**Activity:** Take each line from the material below that includes the string "none" and copy it.

**Data listing:**
____________________

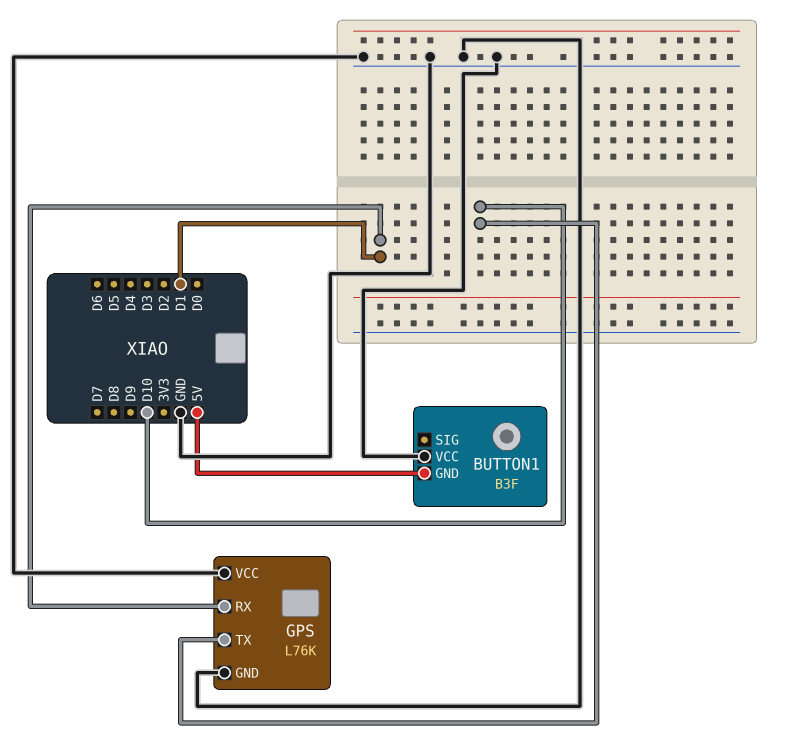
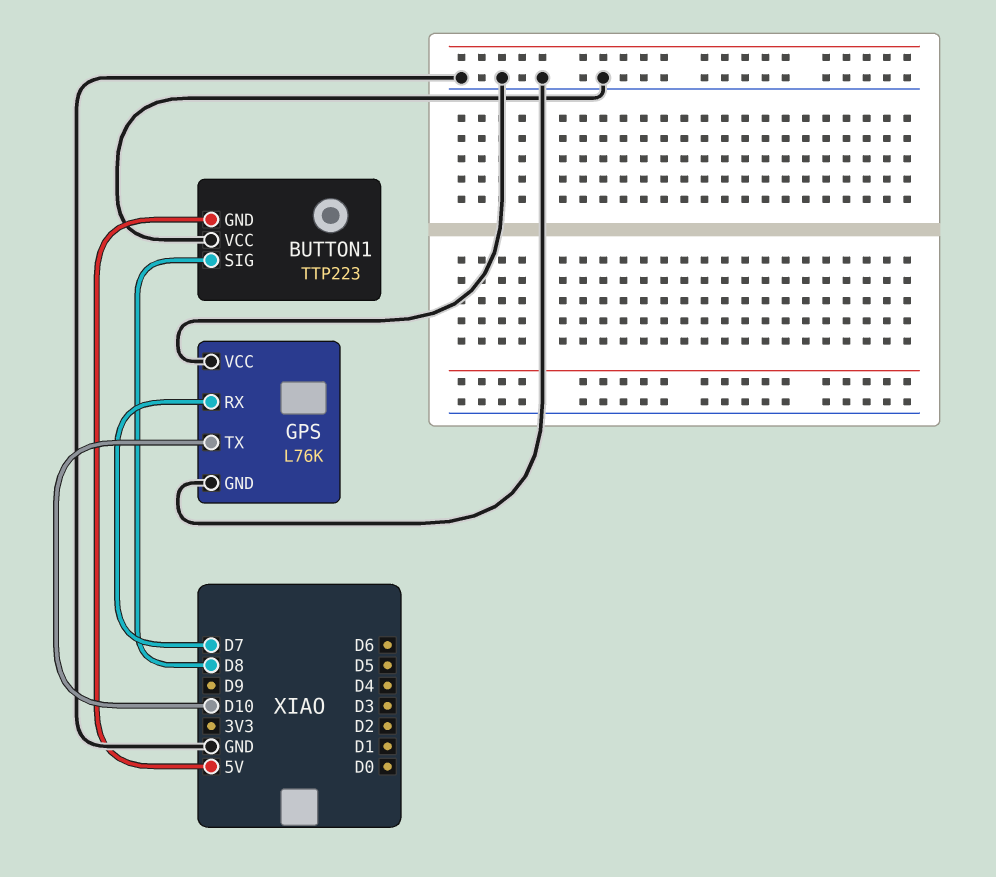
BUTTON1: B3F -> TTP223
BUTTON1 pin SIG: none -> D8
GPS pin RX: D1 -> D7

____________________

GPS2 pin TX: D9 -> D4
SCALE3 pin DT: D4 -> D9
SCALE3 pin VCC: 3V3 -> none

____________________

**Solution to this problem:**
BUTTON1 pin SIG: none -> D8
SCALE3 pin VCC: 3V3 -> none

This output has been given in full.